(Information provided):
☆ ☆ ☆ ☆

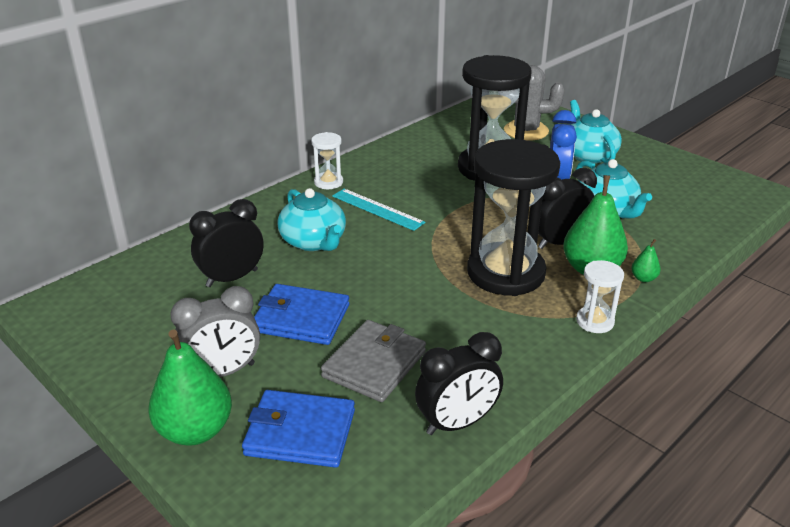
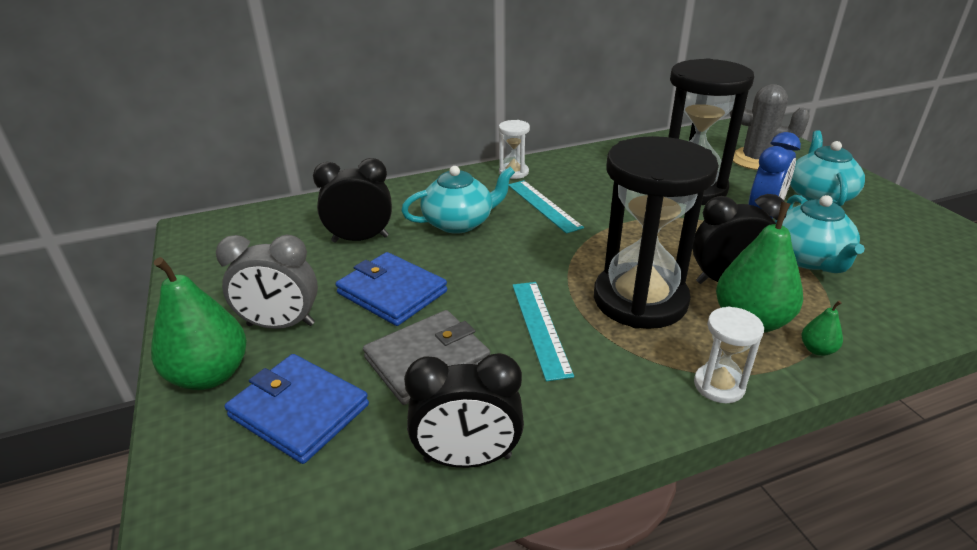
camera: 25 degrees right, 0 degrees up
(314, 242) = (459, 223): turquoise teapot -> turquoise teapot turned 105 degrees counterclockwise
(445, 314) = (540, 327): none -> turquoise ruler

☆ ☆ ☆ ☆

(Task to carry out):
Begin with the line that contains "(314, 242) = (459, 223): turquoise" and end with the last line of the data. Repeat those two lines and all between them exactly.

(Output for this task):
(314, 242) = (459, 223): turquoise teapot -> turquoise teapot turned 105 degrees counterclockwise
(445, 314) = (540, 327): none -> turquoise ruler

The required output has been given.